=== Begin Enclosure ===
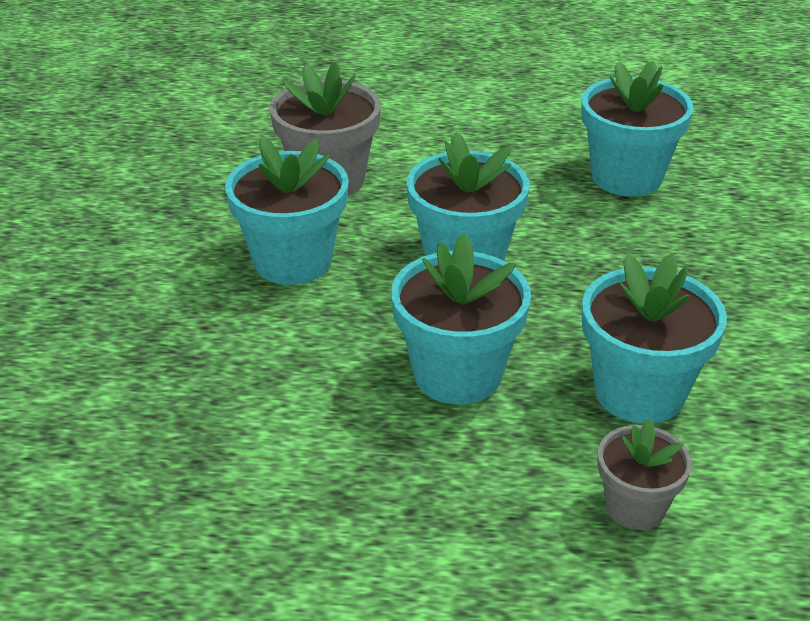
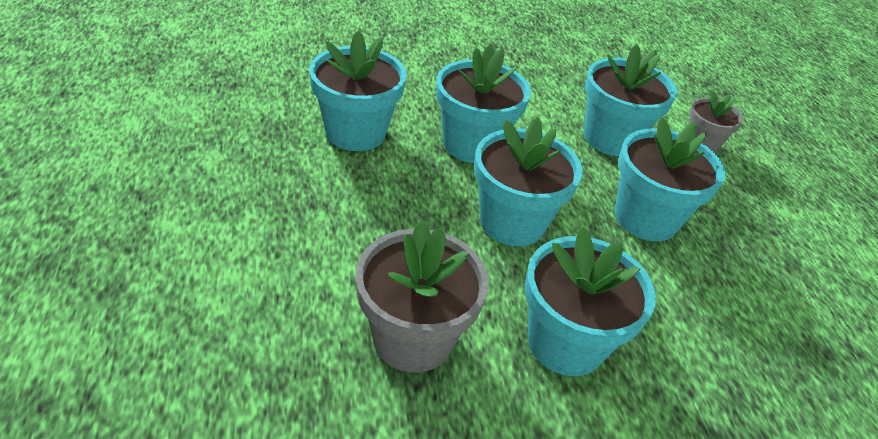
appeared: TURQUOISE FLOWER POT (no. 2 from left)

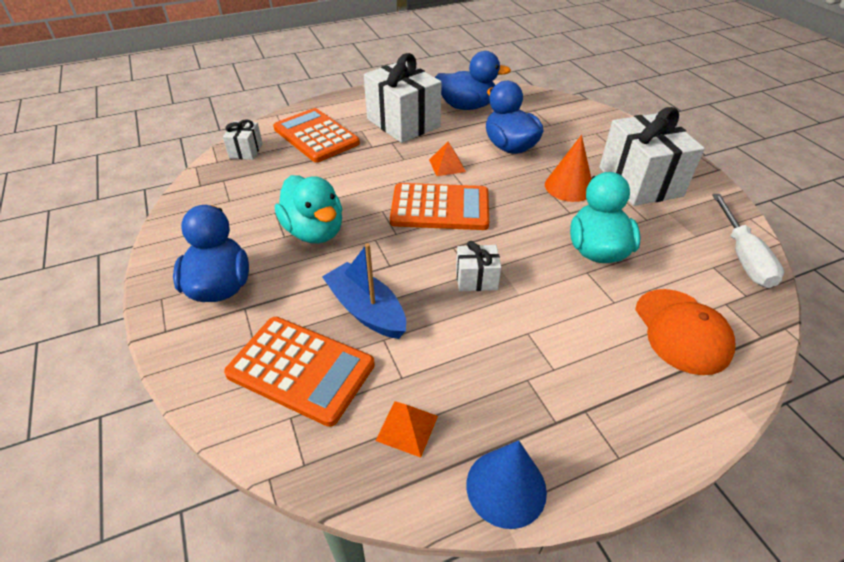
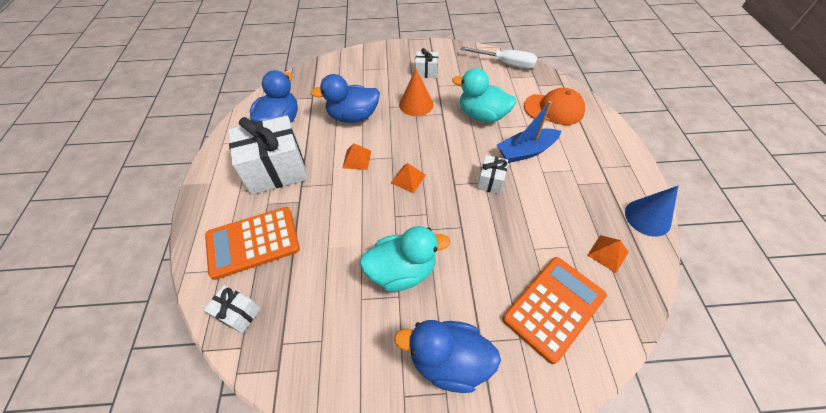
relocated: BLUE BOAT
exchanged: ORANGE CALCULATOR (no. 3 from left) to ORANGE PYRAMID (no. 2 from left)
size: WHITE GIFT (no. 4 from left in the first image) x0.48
=== End Enclosure ===
- **WORK TO BE COMPLETED**:
Print the material in full and exactly, minus the pictures.

- **SOLUTION FOR THIS TASK**:
appeared: TURQUOISE FLOWER POT (no. 2 from left)

relocated: BLUE BOAT
exchanged: ORANGE CALCULATOR (no. 3 from left) to ORANGE PYRAMID (no. 2 from left)
size: WHITE GIFT (no. 4 from left in the first image) x0.48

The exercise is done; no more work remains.